- _Task details_:
Word for word, repeat each record that follows.

**********

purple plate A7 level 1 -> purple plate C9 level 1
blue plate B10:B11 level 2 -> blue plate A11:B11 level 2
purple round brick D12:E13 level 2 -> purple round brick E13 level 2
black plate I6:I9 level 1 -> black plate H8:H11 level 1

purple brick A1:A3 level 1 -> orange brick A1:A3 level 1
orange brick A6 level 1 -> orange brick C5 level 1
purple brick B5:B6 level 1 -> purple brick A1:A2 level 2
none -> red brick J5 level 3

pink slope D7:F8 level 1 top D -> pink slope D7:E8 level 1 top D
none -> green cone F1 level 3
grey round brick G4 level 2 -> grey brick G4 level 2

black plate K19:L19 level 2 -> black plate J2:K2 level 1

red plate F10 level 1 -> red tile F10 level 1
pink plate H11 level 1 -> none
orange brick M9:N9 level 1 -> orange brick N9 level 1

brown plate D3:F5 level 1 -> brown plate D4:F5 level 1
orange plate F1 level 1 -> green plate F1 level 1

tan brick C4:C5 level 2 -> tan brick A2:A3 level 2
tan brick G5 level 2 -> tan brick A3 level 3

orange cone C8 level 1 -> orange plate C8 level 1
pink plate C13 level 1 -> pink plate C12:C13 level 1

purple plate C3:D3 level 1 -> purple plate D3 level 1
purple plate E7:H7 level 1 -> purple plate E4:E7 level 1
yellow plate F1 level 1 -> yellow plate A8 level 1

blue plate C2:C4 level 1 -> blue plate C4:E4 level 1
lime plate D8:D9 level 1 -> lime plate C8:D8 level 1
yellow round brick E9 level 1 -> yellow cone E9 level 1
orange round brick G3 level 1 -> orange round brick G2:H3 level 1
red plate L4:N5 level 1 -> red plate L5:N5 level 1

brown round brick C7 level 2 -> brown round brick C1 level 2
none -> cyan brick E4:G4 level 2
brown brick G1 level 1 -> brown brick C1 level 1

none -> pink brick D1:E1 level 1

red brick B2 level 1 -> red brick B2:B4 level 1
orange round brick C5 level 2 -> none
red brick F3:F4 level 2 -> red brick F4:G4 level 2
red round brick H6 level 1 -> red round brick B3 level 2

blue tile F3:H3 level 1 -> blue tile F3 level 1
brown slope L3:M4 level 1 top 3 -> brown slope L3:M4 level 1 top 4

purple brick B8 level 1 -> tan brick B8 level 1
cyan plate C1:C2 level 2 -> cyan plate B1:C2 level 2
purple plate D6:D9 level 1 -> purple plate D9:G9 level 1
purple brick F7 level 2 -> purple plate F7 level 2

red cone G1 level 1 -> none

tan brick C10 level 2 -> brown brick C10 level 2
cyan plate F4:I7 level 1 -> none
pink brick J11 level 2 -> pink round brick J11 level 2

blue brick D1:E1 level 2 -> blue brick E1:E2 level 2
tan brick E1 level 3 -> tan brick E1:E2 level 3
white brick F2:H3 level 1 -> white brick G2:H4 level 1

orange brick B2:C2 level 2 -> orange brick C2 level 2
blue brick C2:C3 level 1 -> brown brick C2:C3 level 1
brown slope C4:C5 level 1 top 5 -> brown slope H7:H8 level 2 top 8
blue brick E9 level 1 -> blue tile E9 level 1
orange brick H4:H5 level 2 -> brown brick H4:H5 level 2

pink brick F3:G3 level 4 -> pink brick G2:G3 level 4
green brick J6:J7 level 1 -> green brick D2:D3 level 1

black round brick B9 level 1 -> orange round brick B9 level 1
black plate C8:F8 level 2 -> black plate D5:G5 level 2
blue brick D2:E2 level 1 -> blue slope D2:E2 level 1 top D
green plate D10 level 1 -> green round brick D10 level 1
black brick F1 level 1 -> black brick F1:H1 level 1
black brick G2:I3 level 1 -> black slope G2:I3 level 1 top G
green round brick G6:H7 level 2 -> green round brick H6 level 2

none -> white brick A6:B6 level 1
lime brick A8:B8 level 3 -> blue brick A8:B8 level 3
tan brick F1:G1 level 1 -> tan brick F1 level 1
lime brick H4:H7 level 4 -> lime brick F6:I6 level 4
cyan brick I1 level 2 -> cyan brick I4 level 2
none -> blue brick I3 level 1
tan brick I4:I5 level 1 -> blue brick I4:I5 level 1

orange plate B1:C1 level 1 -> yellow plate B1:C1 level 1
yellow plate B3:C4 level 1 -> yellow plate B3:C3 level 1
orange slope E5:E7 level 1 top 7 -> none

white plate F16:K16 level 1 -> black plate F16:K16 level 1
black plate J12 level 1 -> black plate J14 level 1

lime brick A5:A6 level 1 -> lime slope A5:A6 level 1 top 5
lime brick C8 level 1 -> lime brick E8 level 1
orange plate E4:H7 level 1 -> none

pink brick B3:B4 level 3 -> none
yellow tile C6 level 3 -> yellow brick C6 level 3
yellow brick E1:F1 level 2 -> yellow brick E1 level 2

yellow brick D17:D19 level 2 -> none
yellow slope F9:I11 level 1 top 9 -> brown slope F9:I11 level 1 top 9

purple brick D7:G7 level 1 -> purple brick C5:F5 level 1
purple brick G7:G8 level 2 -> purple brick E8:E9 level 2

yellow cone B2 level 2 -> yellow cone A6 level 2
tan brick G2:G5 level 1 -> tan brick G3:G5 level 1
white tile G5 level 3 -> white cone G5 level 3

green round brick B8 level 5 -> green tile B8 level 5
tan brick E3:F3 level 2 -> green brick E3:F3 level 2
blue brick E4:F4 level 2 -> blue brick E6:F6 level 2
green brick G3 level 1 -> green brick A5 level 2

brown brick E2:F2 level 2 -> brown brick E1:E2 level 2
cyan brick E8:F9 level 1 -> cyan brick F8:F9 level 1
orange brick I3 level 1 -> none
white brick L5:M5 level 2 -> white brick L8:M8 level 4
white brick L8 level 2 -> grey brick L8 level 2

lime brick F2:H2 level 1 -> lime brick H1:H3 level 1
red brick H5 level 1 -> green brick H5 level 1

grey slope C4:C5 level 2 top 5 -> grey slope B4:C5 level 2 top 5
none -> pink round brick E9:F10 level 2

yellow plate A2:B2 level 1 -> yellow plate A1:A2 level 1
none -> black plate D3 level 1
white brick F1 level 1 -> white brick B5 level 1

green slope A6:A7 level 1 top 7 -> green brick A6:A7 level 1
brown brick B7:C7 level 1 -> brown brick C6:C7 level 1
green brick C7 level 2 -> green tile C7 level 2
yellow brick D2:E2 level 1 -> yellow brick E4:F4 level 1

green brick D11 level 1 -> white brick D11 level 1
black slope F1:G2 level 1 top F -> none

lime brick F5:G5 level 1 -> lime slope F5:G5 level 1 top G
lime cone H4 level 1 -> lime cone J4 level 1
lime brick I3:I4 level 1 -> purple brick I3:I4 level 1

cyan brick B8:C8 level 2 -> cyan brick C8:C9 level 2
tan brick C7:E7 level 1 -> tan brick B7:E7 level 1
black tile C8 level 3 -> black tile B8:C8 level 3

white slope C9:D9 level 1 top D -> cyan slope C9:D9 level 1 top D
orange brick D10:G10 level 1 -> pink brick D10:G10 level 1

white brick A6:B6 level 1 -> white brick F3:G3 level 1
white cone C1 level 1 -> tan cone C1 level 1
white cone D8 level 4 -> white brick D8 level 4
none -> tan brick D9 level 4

**********

- _Exercise response_:
purple plate A7 level 1 -> purple plate C9 level 1
blue plate B10:B11 level 2 -> blue plate A11:B11 level 2
purple round brick D12:E13 level 2 -> purple round brick E13 level 2
black plate I6:I9 level 1 -> black plate H8:H11 level 1

purple brick A1:A3 level 1 -> orange brick A1:A3 level 1
orange brick A6 level 1 -> orange brick C5 level 1
purple brick B5:B6 level 1 -> purple brick A1:A2 level 2
none -> red brick J5 level 3

pink slope D7:F8 level 1 top D -> pink slope D7:E8 level 1 top D
none -> green cone F1 level 3
grey round brick G4 level 2 -> grey brick G4 level 2

black plate K19:L19 level 2 -> black plate J2:K2 level 1

red plate F10 level 1 -> red tile F10 level 1
pink plate H11 level 1 -> none
orange brick M9:N9 level 1 -> orange brick N9 level 1

brown plate D3:F5 level 1 -> brown plate D4:F5 level 1
orange plate F1 level 1 -> green plate F1 level 1

tan brick C4:C5 level 2 -> tan brick A2:A3 level 2
tan brick G5 level 2 -> tan brick A3 level 3

orange cone C8 level 1 -> orange plate C8 level 1
pink plate C13 level 1 -> pink plate C12:C13 level 1

purple plate C3:D3 level 1 -> purple plate D3 level 1
purple plate E7:H7 level 1 -> purple plate E4:E7 level 1
yellow plate F1 level 1 -> yellow plate A8 level 1

blue plate C2:C4 level 1 -> blue plate C4:E4 level 1
lime plate D8:D9 level 1 -> lime plate C8:D8 level 1
yellow round brick E9 level 1 -> yellow cone E9 level 1
orange round brick G3 level 1 -> orange round brick G2:H3 level 1
red plate L4:N5 level 1 -> red plate L5:N5 level 1

brown round brick C7 level 2 -> brown round brick C1 level 2
none -> cyan brick E4:G4 level 2
brown brick G1 level 1 -> brown brick C1 level 1

none -> pink brick D1:E1 level 1

red brick B2 level 1 -> red brick B2:B4 level 1
orange round brick C5 level 2 -> none
red brick F3:F4 level 2 -> red brick F4:G4 level 2
red round brick H6 level 1 -> red round brick B3 level 2

blue tile F3:H3 level 1 -> blue tile F3 level 1
brown slope L3:M4 level 1 top 3 -> brown slope L3:M4 level 1 top 4

purple brick B8 level 1 -> tan brick B8 level 1
cyan plate C1:C2 level 2 -> cyan plate B1:C2 level 2
purple plate D6:D9 level 1 -> purple plate D9:G9 level 1
purple brick F7 level 2 -> purple plate F7 level 2

red cone G1 level 1 -> none

tan brick C10 level 2 -> brown brick C10 level 2
cyan plate F4:I7 level 1 -> none
pink brick J11 level 2 -> pink round brick J11 level 2

blue brick D1:E1 level 2 -> blue brick E1:E2 level 2
tan brick E1 level 3 -> tan brick E1:E2 level 3
white brick F2:H3 level 1 -> white brick G2:H4 level 1

orange brick B2:C2 level 2 -> orange brick C2 level 2
blue brick C2:C3 level 1 -> brown brick C2:C3 level 1
brown slope C4:C5 level 1 top 5 -> brown slope H7:H8 level 2 top 8
blue brick E9 level 1 -> blue tile E9 level 1
orange brick H4:H5 level 2 -> brown brick H4:H5 level 2

pink brick F3:G3 level 4 -> pink brick G2:G3 level 4
green brick J6:J7 level 1 -> green brick D2:D3 level 1

black round brick B9 level 1 -> orange round brick B9 level 1
black plate C8:F8 level 2 -> black plate D5:G5 level 2
blue brick D2:E2 level 1 -> blue slope D2:E2 level 1 top D
green plate D10 level 1 -> green round brick D10 level 1
black brick F1 level 1 -> black brick F1:H1 level 1
black brick G2:I3 level 1 -> black slope G2:I3 level 1 top G
green round brick G6:H7 level 2 -> green round brick H6 level 2

none -> white brick A6:B6 level 1
lime brick A8:B8 level 3 -> blue brick A8:B8 level 3
tan brick F1:G1 level 1 -> tan brick F1 level 1
lime brick H4:H7 level 4 -> lime brick F6:I6 level 4
cyan brick I1 level 2 -> cyan brick I4 level 2
none -> blue brick I3 level 1
tan brick I4:I5 level 1 -> blue brick I4:I5 level 1

orange plate B1:C1 level 1 -> yellow plate B1:C1 level 1
yellow plate B3:C4 level 1 -> yellow plate B3:C3 level 1
orange slope E5:E7 level 1 top 7 -> none

white plate F16:K16 level 1 -> black plate F16:K16 level 1
black plate J12 level 1 -> black plate J14 level 1

lime brick A5:A6 level 1 -> lime slope A5:A6 level 1 top 5
lime brick C8 level 1 -> lime brick E8 level 1
orange plate E4:H7 level 1 -> none

pink brick B3:B4 level 3 -> none
yellow tile C6 level 3 -> yellow brick C6 level 3
yellow brick E1:F1 level 2 -> yellow brick E1 level 2

yellow brick D17:D19 level 2 -> none
yellow slope F9:I11 level 1 top 9 -> brown slope F9:I11 level 1 top 9

purple brick D7:G7 level 1 -> purple brick C5:F5 level 1
purple brick G7:G8 level 2 -> purple brick E8:E9 level 2

yellow cone B2 level 2 -> yellow cone A6 level 2
tan brick G2:G5 level 1 -> tan brick G3:G5 level 1
white tile G5 level 3 -> white cone G5 level 3

green round brick B8 level 5 -> green tile B8 level 5
tan brick E3:F3 level 2 -> green brick E3:F3 level 2
blue brick E4:F4 level 2 -> blue brick E6:F6 level 2
green brick G3 level 1 -> green brick A5 level 2

brown brick E2:F2 level 2 -> brown brick E1:E2 level 2
cyan brick E8:F9 level 1 -> cyan brick F8:F9 level 1
orange brick I3 level 1 -> none
white brick L5:M5 level 2 -> white brick L8:M8 level 4
white brick L8 level 2 -> grey brick L8 level 2

lime brick F2:H2 level 1 -> lime brick H1:H3 level 1
red brick H5 level 1 -> green brick H5 level 1

grey slope C4:C5 level 2 top 5 -> grey slope B4:C5 level 2 top 5
none -> pink round brick E9:F10 level 2

yellow plate A2:B2 level 1 -> yellow plate A1:A2 level 1
none -> black plate D3 level 1
white brick F1 level 1 -> white brick B5 level 1

green slope A6:A7 level 1 top 7 -> green brick A6:A7 level 1
brown brick B7:C7 level 1 -> brown brick C6:C7 level 1
green brick C7 level 2 -> green tile C7 level 2
yellow brick D2:E2 level 1 -> yellow brick E4:F4 level 1

green brick D11 level 1 -> white brick D11 level 1
black slope F1:G2 level 1 top F -> none

lime brick F5:G5 level 1 -> lime slope F5:G5 level 1 top G
lime cone H4 level 1 -> lime cone J4 level 1
lime brick I3:I4 level 1 -> purple brick I3:I4 level 1

cyan brick B8:C8 level 2 -> cyan brick C8:C9 level 2
tan brick C7:E7 level 1 -> tan brick B7:E7 level 1
black tile C8 level 3 -> black tile B8:C8 level 3

white slope C9:D9 level 1 top D -> cyan slope C9:D9 level 1 top D
orange brick D10:G10 level 1 -> pink brick D10:G10 level 1

white brick A6:B6 level 1 -> white brick F3:G3 level 1
white cone C1 level 1 -> tan cone C1 level 1
white cone D8 level 4 -> white brick D8 level 4
none -> tan brick D9 level 4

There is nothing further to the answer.